I need the lines from the one holding "TOF3 pin SDA: TX -> A6" to the last line of the data below repeated exactly, both included, without pictures.

(Image comparison data)
▽
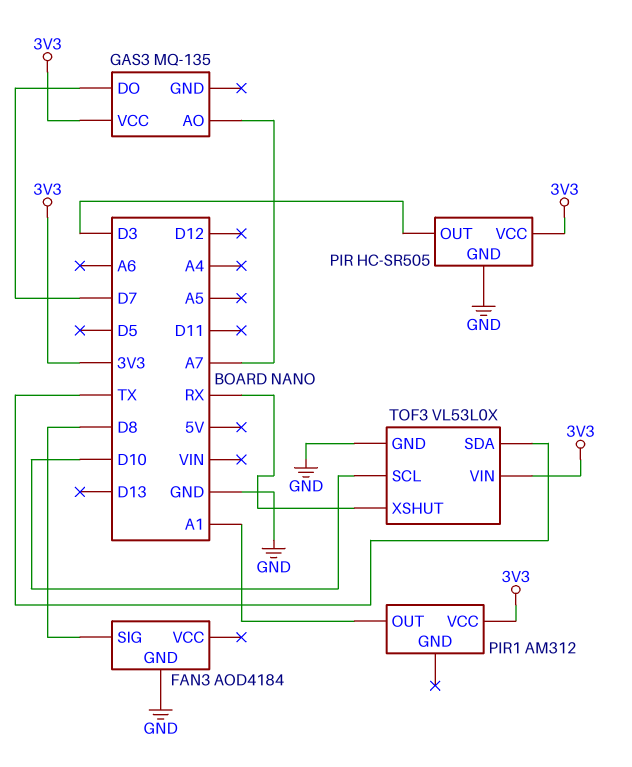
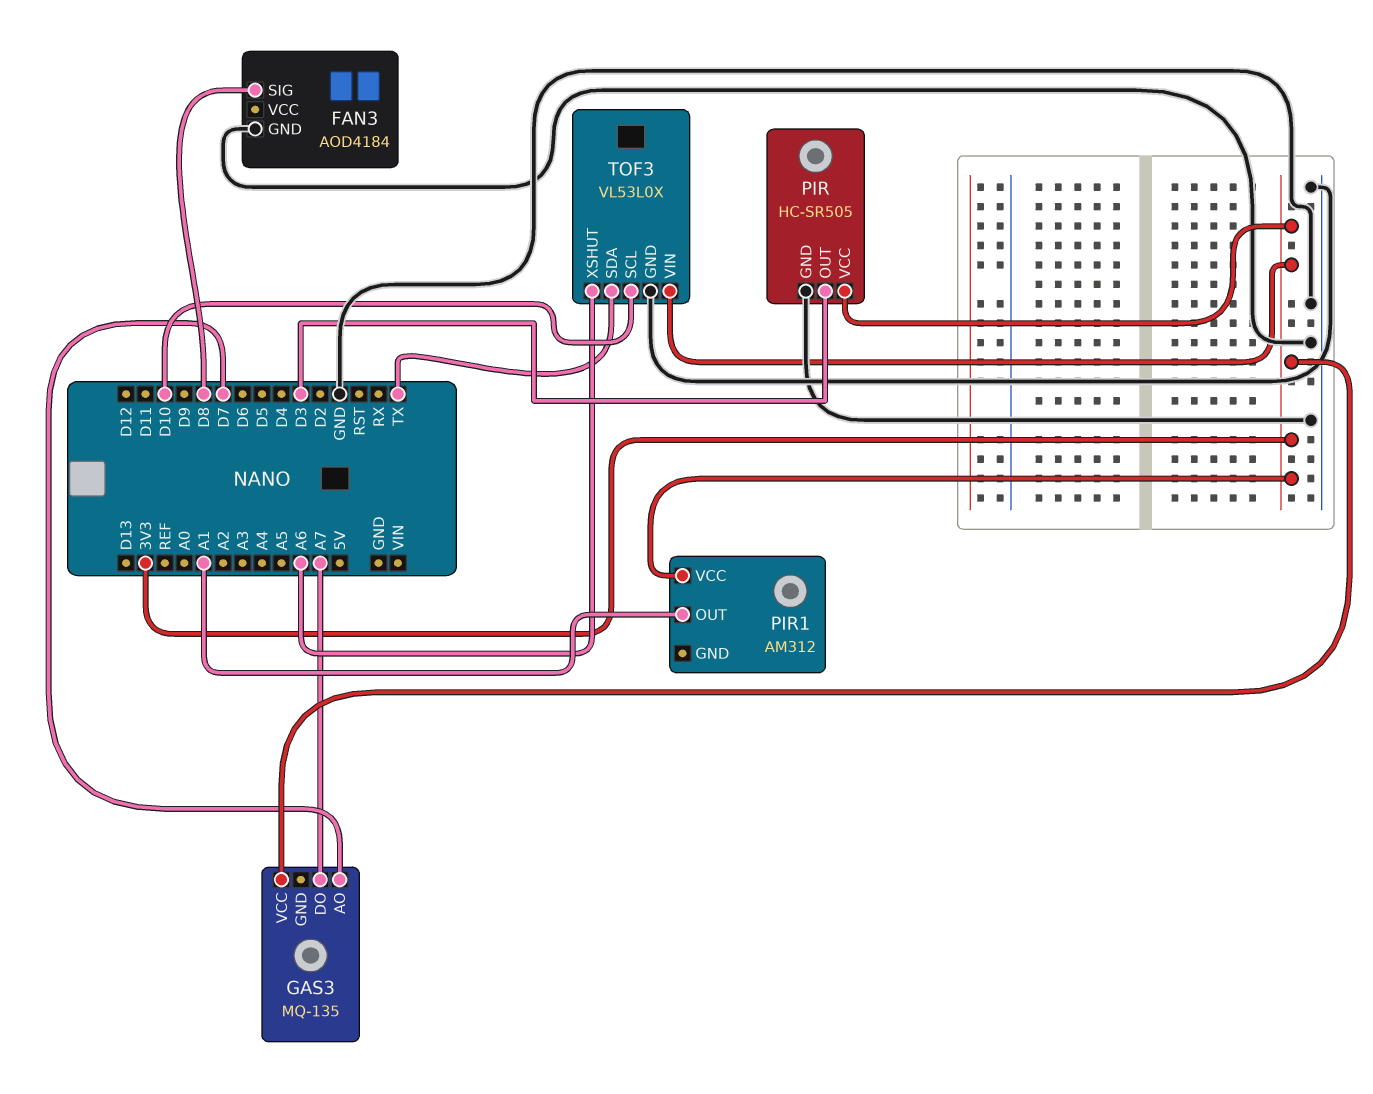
GAS3 pin AO: A7 -> D7
GAS3 pin DO: D7 -> A7
TOF3 pin XSHUT: RX -> A6

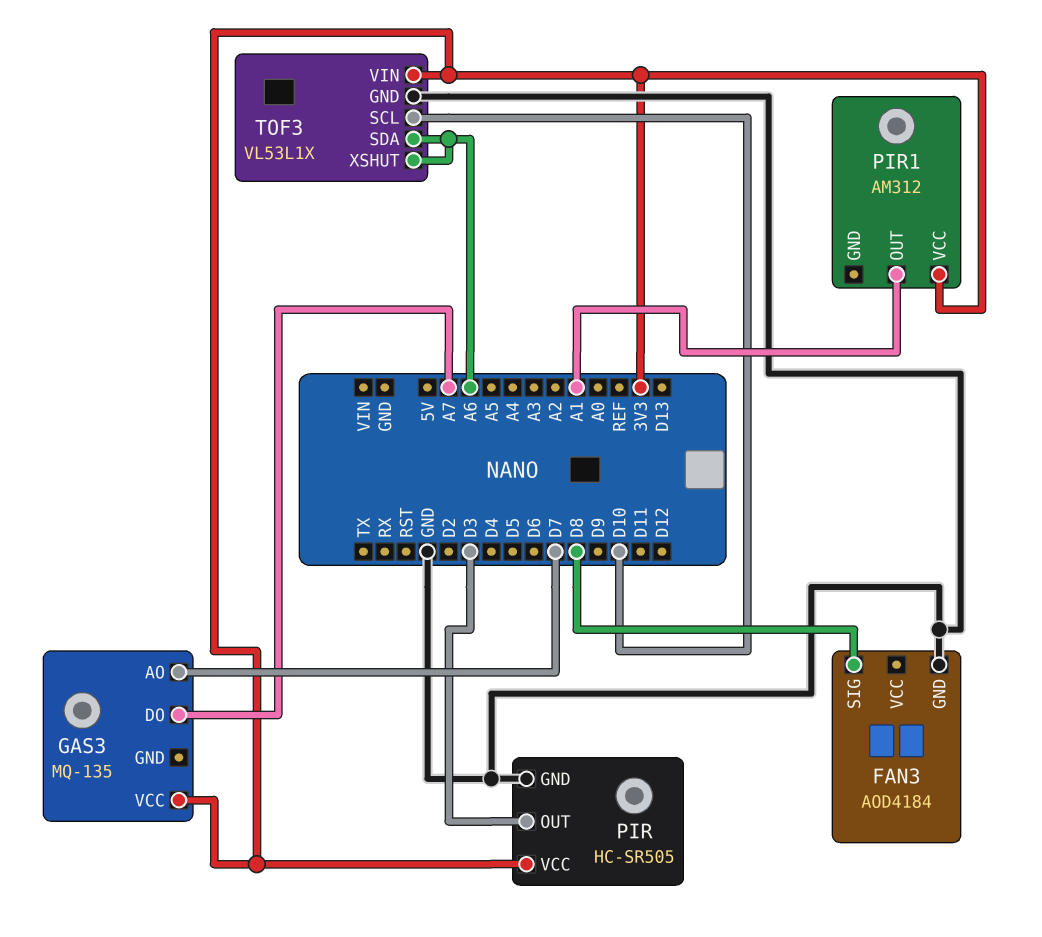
TOF3: VL53L0X -> VL53L1X
TOF3 pin SDA: TX -> A6

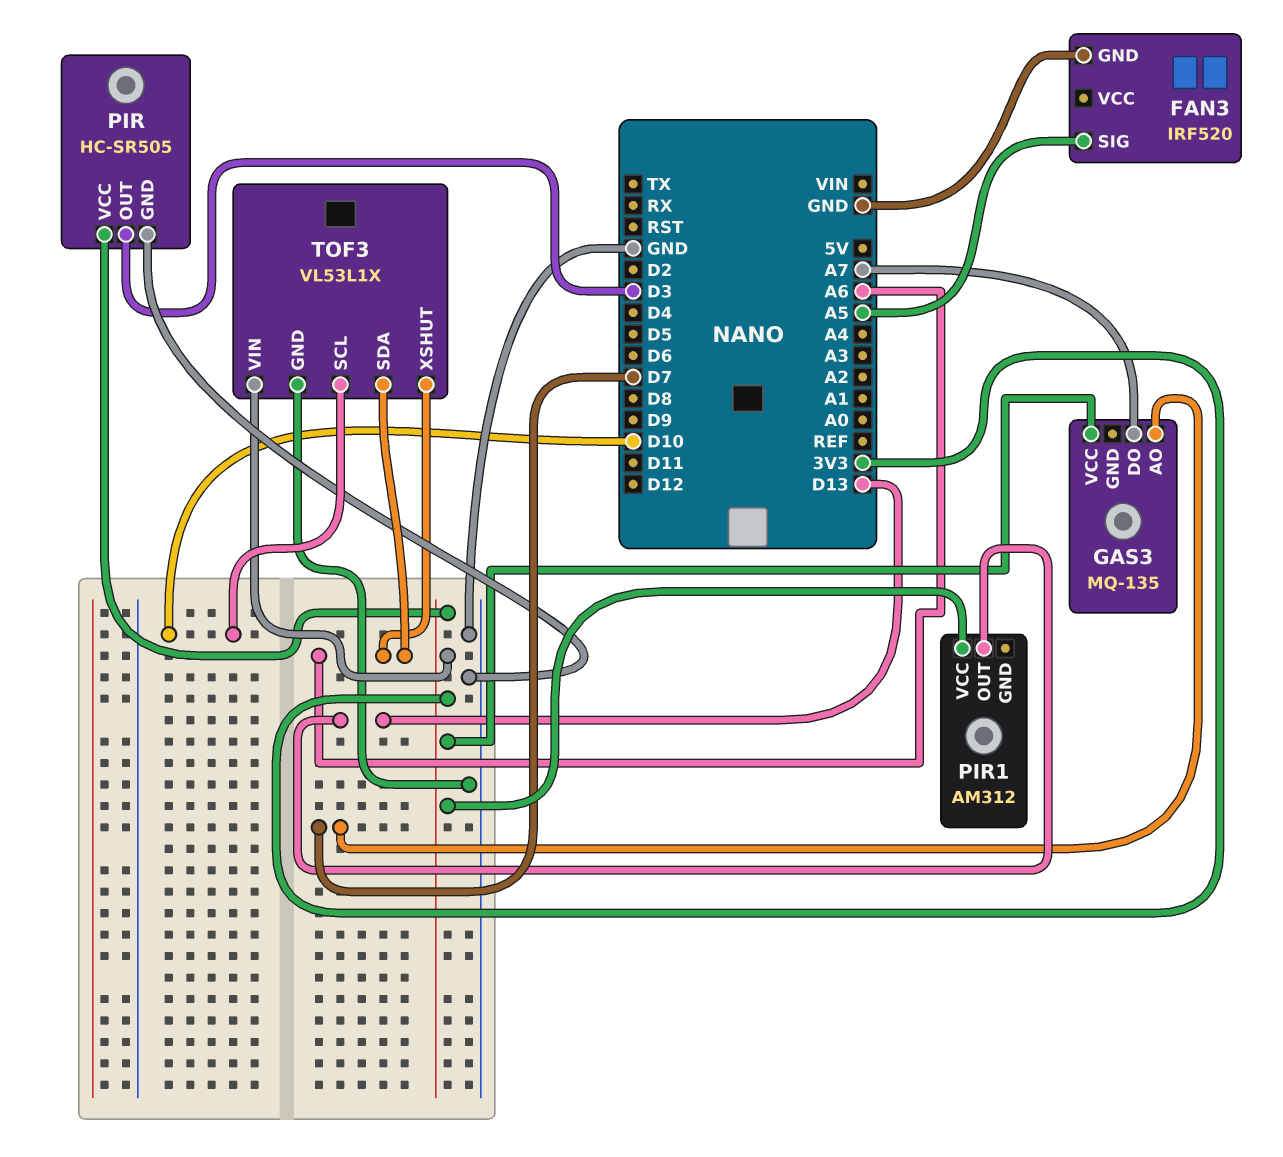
FAN3: AOD4184 -> IRF520
FAN3 pin SIG: D8 -> A5
PIR1 pin OUT: A1 -> D13

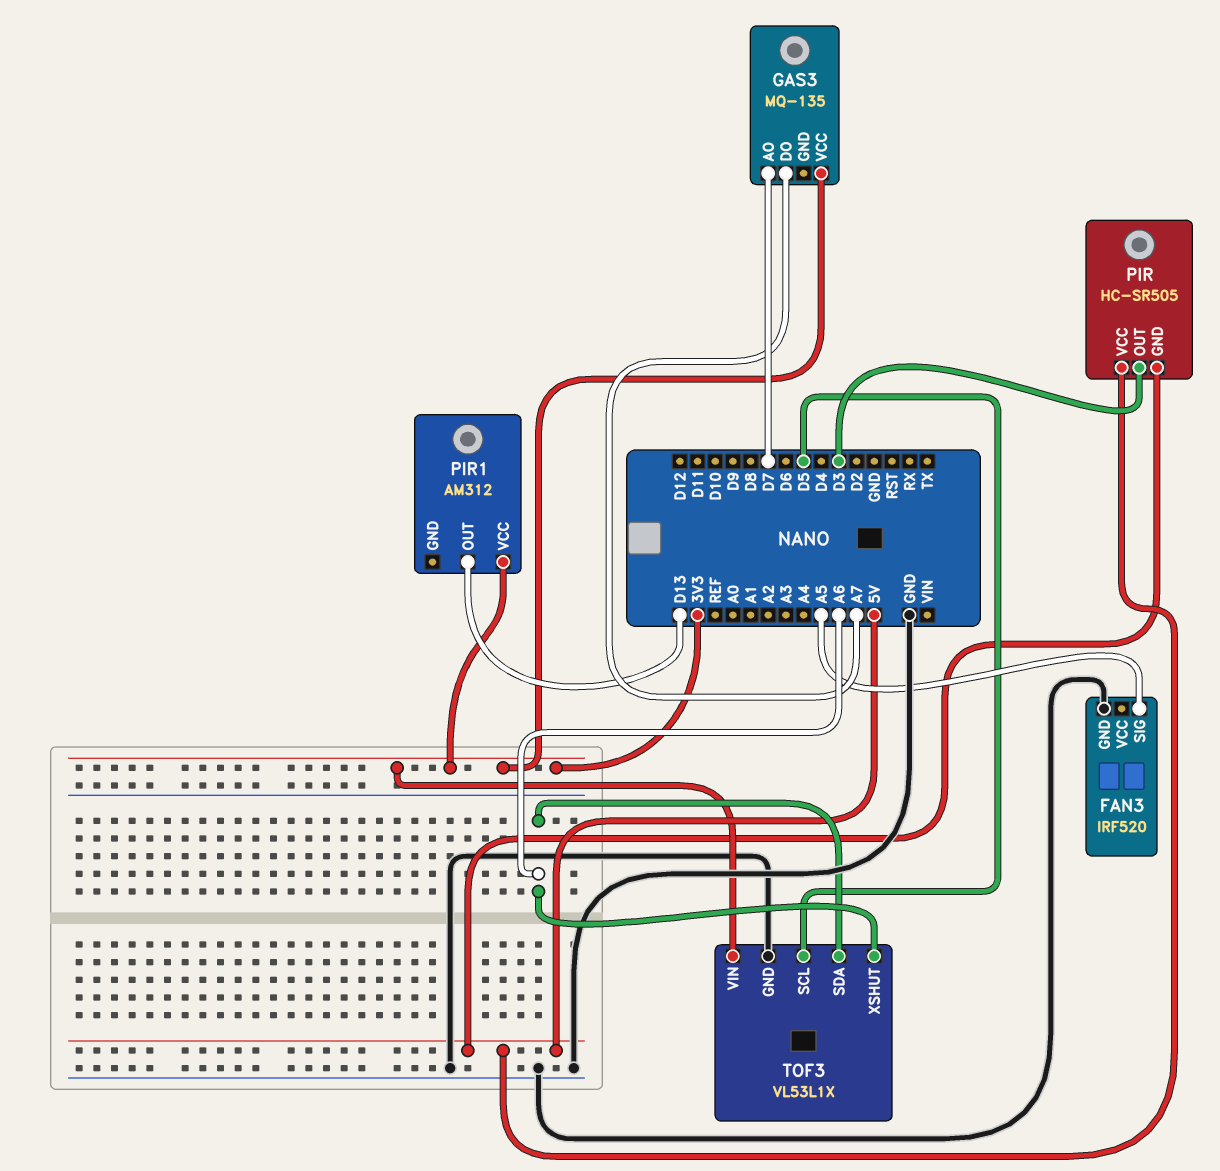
PIR pin GND: GND -> 5V
PIR pin VCC: 3V3 -> 5V
TOF3 pin SCL: D10 -> D5

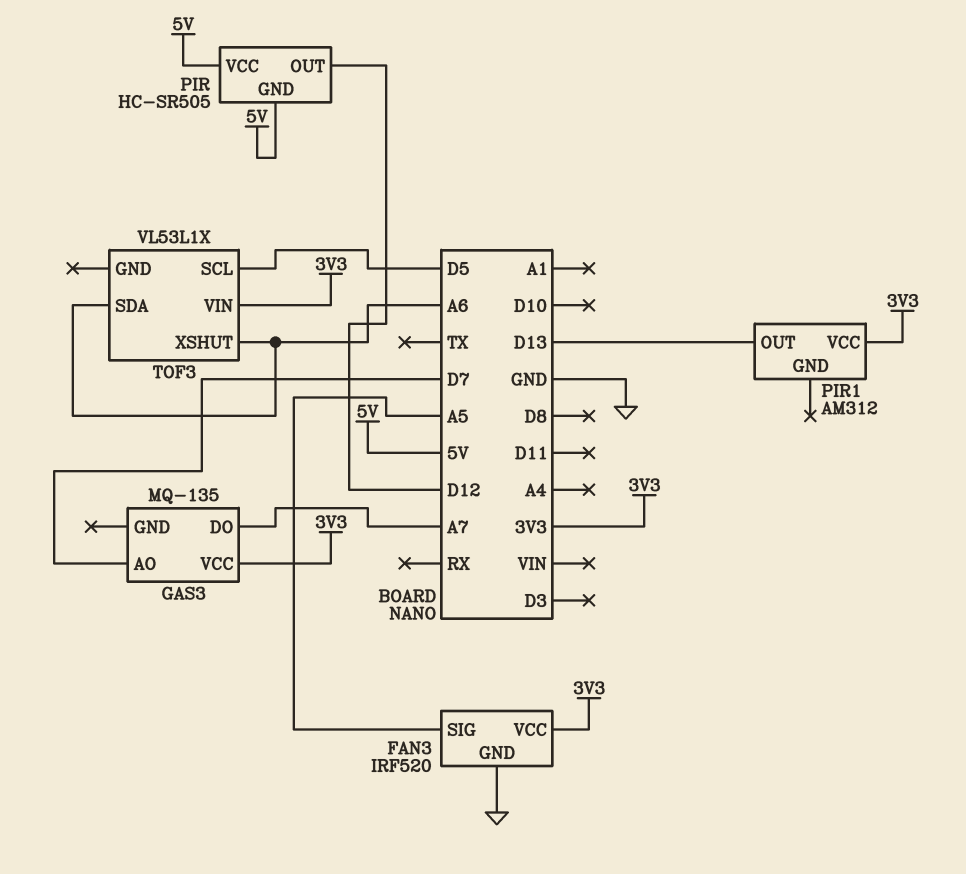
FAN3 pin VCC: none -> 3V3
PIR pin OUT: D3 -> D12
TOF3 pin GND: GND -> none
△
Answer area:
TOF3 pin SDA: TX -> A6

FAN3: AOD4184 -> IRF520
FAN3 pin SIG: D8 -> A5
PIR1 pin OUT: A1 -> D13

PIR pin GND: GND -> 5V
PIR pin VCC: 3V3 -> 5V
TOF3 pin SCL: D10 -> D5

FAN3 pin VCC: none -> 3V3
PIR pin OUT: D3 -> D12
TOF3 pin GND: GND -> none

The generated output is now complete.